**Exercise description:** A single number is required: the count of lines in the records below that contain the word "purple".

--

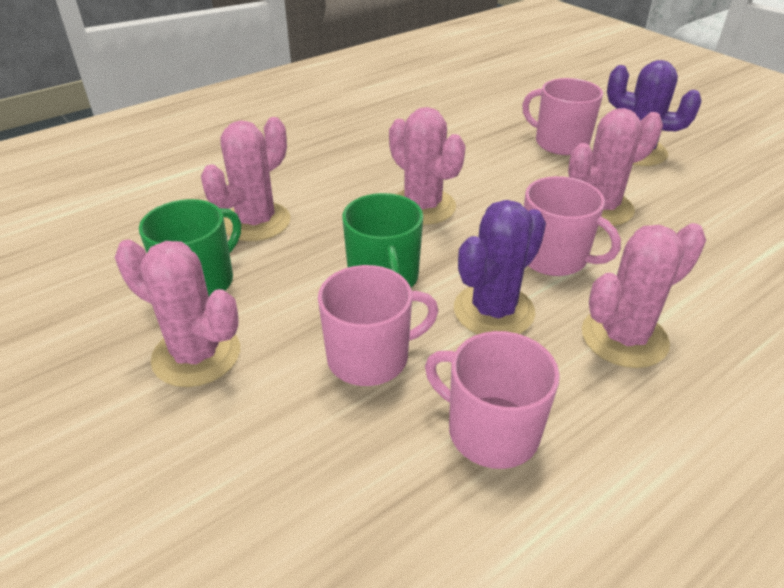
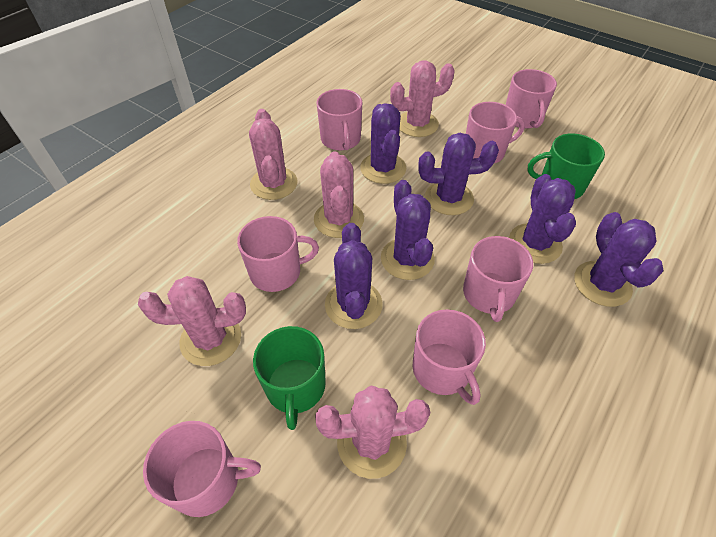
pink mug: 4 -> 7
purple cactus: 2 -> 6

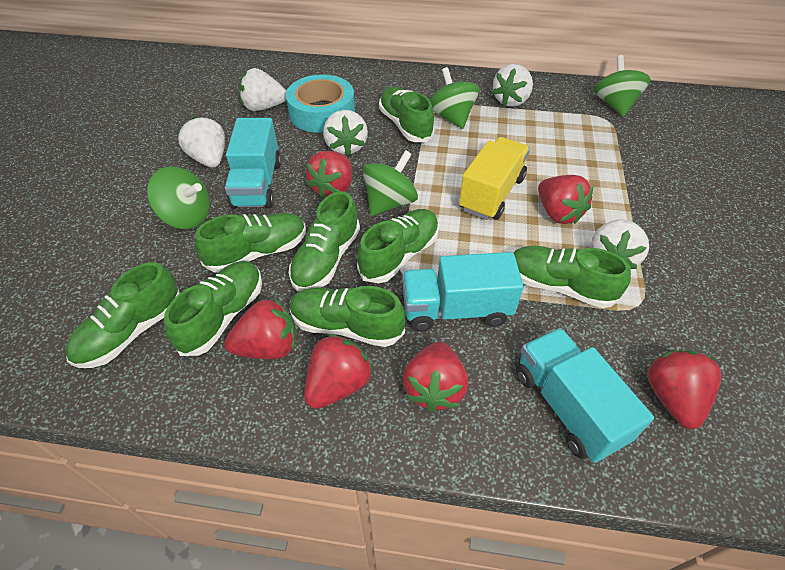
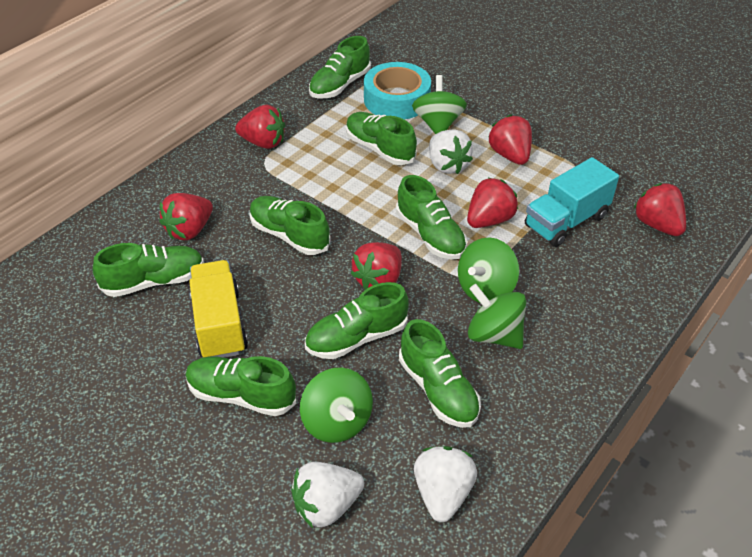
turquoise truck: 3 -> 1
white strawberry: 5 -> 3

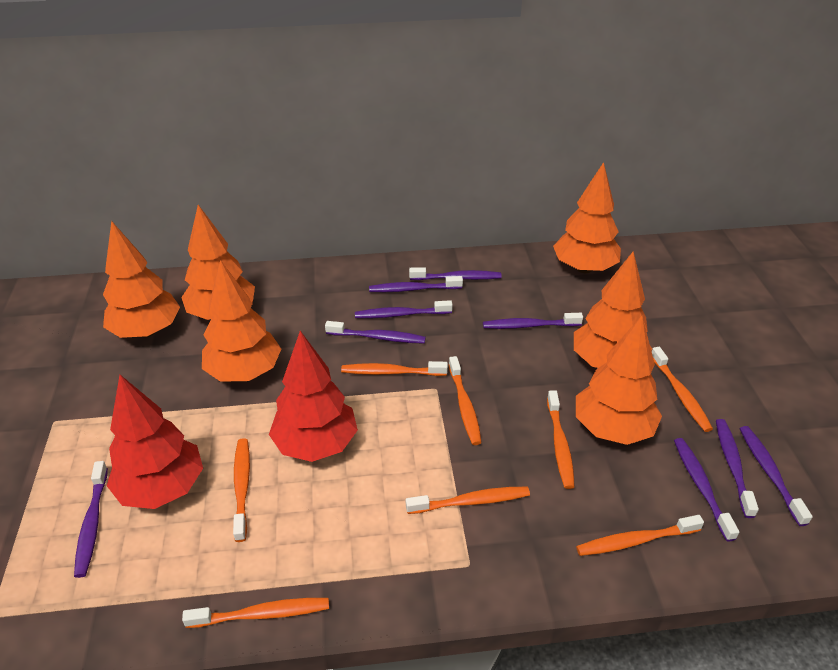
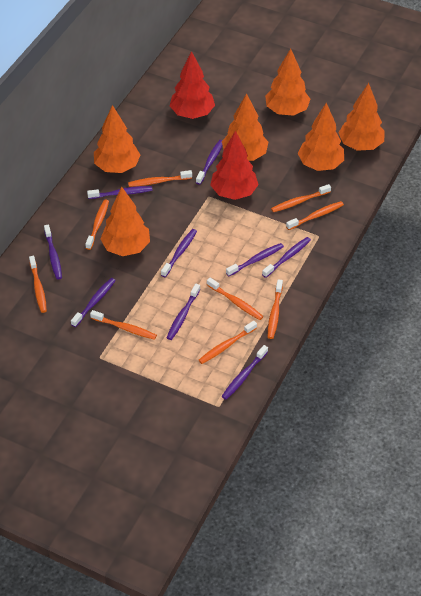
orange toothbrush: 8 -> 9

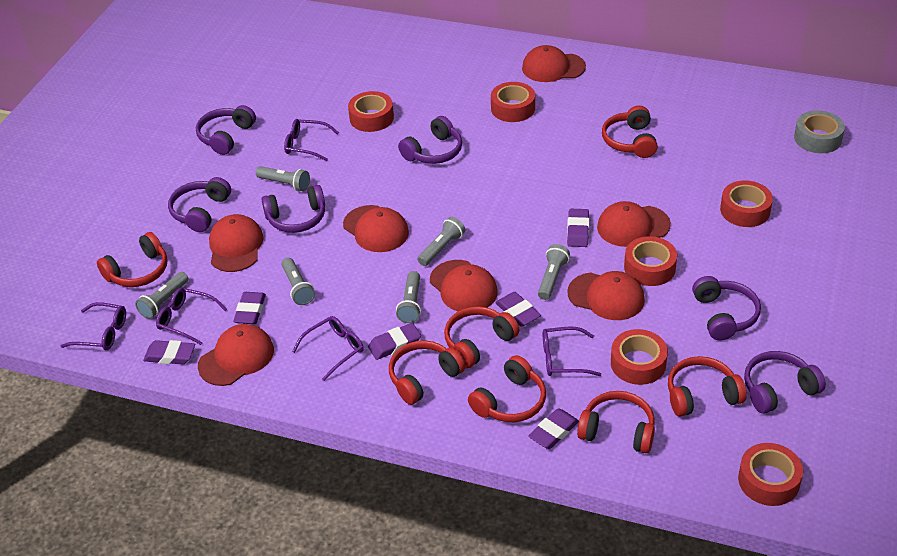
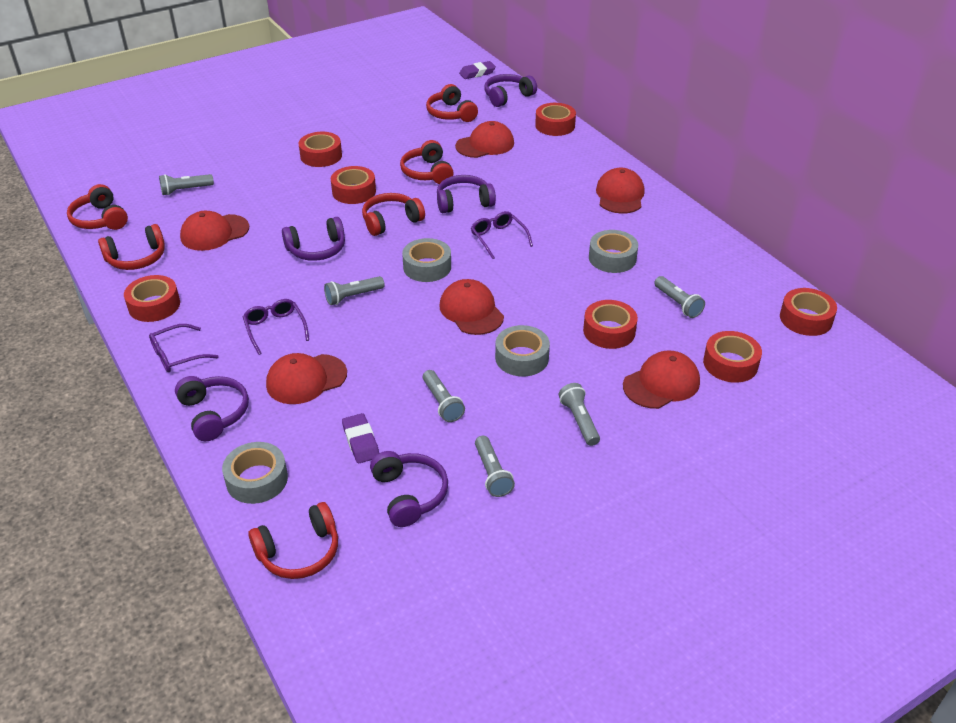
grey tape: 1 -> 4
purple eraser: 6 -> 2
purple glasses: 5 -> 3
purple headphones: 6 -> 5
red cap: 7 -> 6
red headphones: 7 -> 6
red tape: 6 -> 7

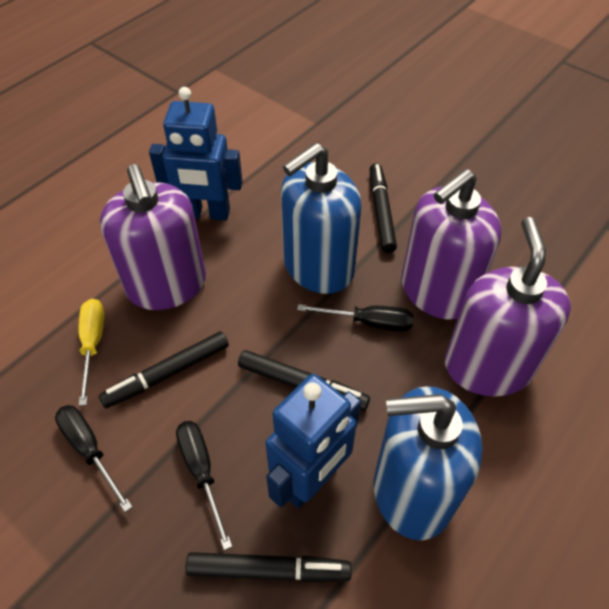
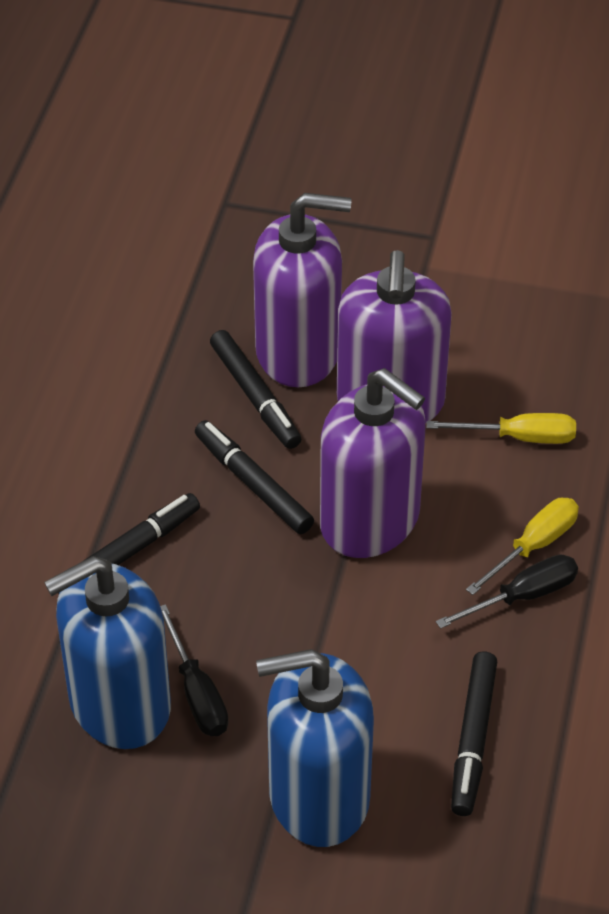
black screwdriver: 3 -> 2
blue robot: 2 -> 0
yellow screwdriver: 1 -> 2

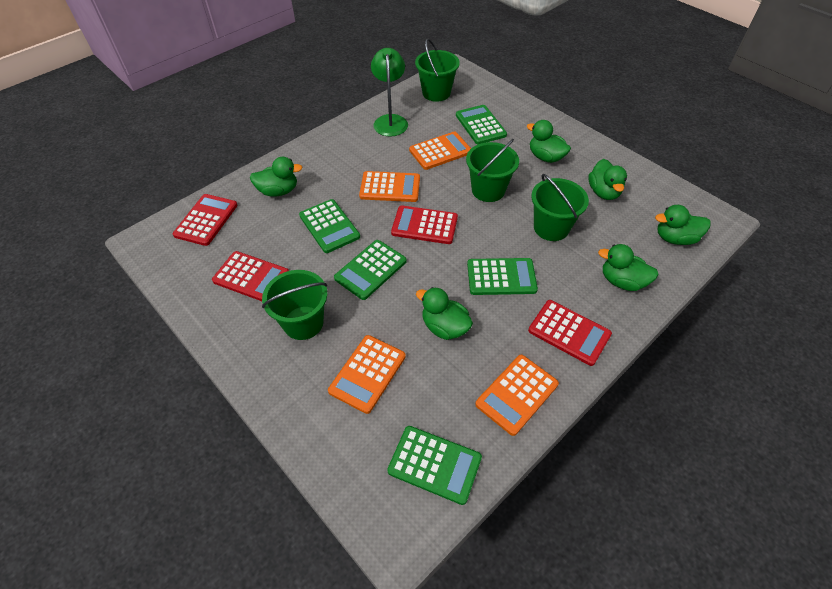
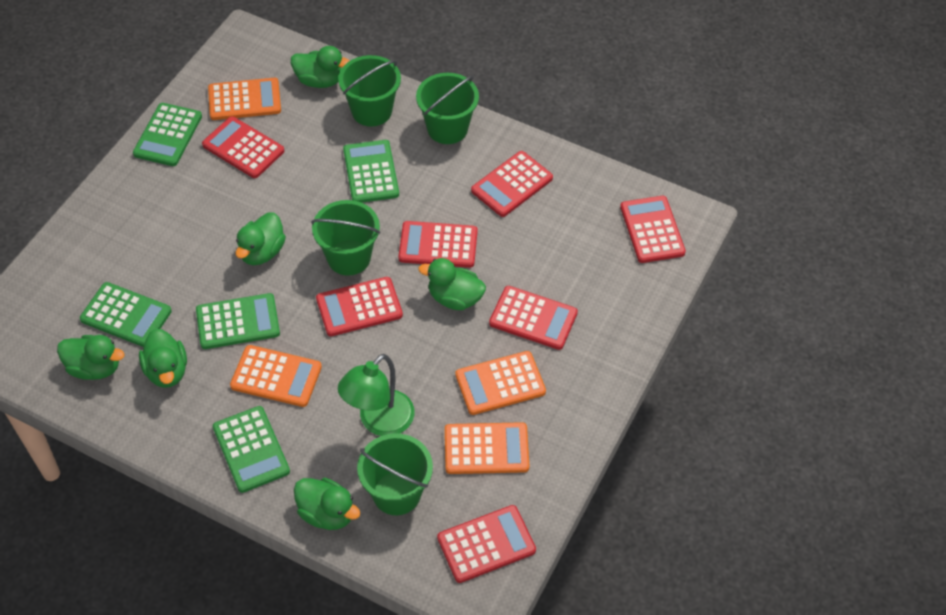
red calculator: 4 -> 7

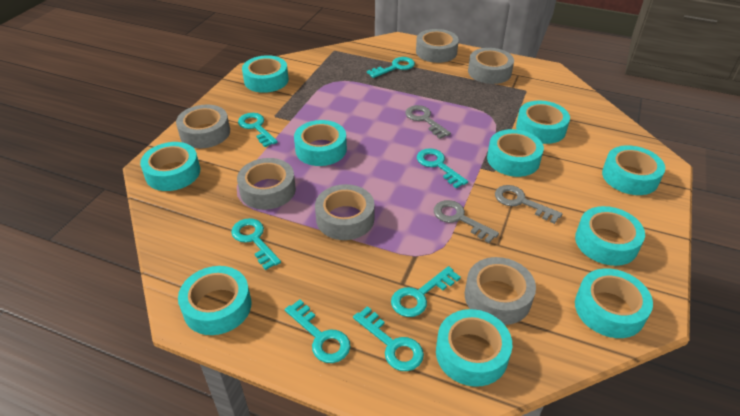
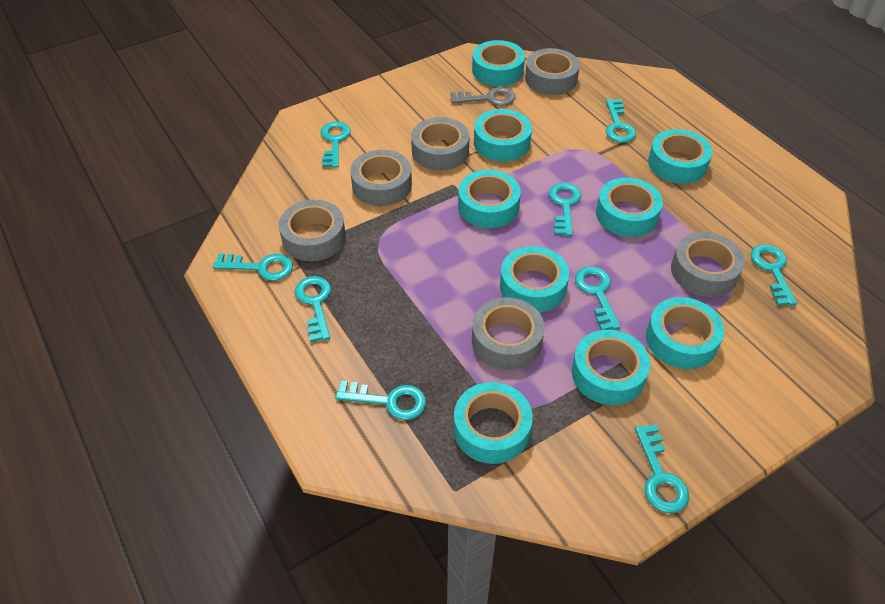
grey key: 3 -> 1
turquoise key: 7 -> 9
turquoise tape: 10 -> 9

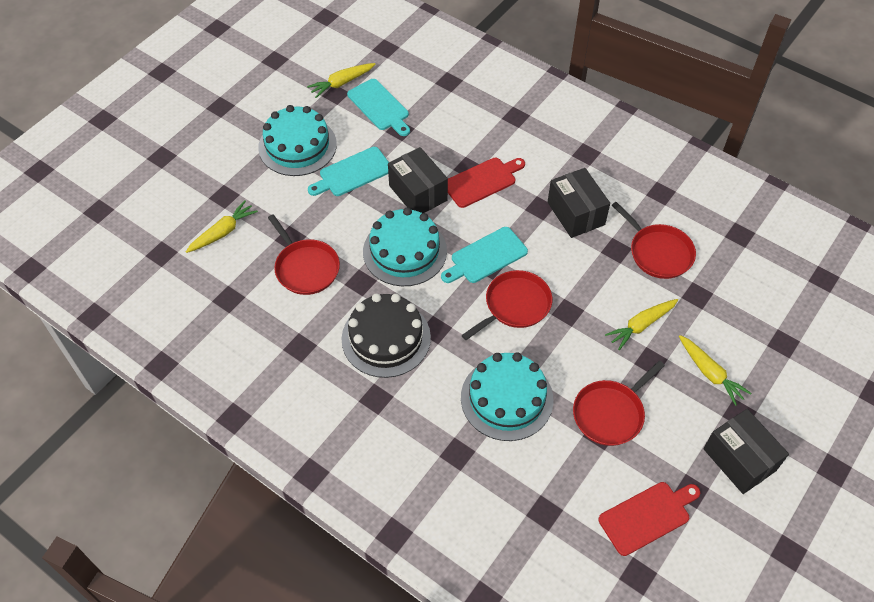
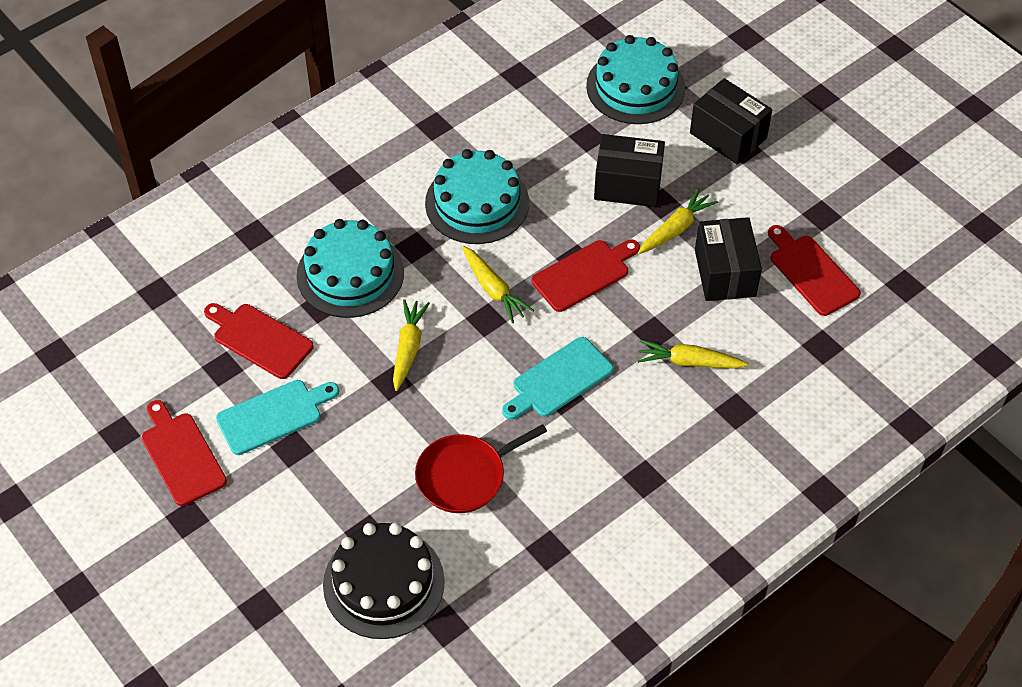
red cutting board: 2 -> 4
red pan: 4 -> 1
turquoise cutting board: 3 -> 2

--

**Reply to the task:** 4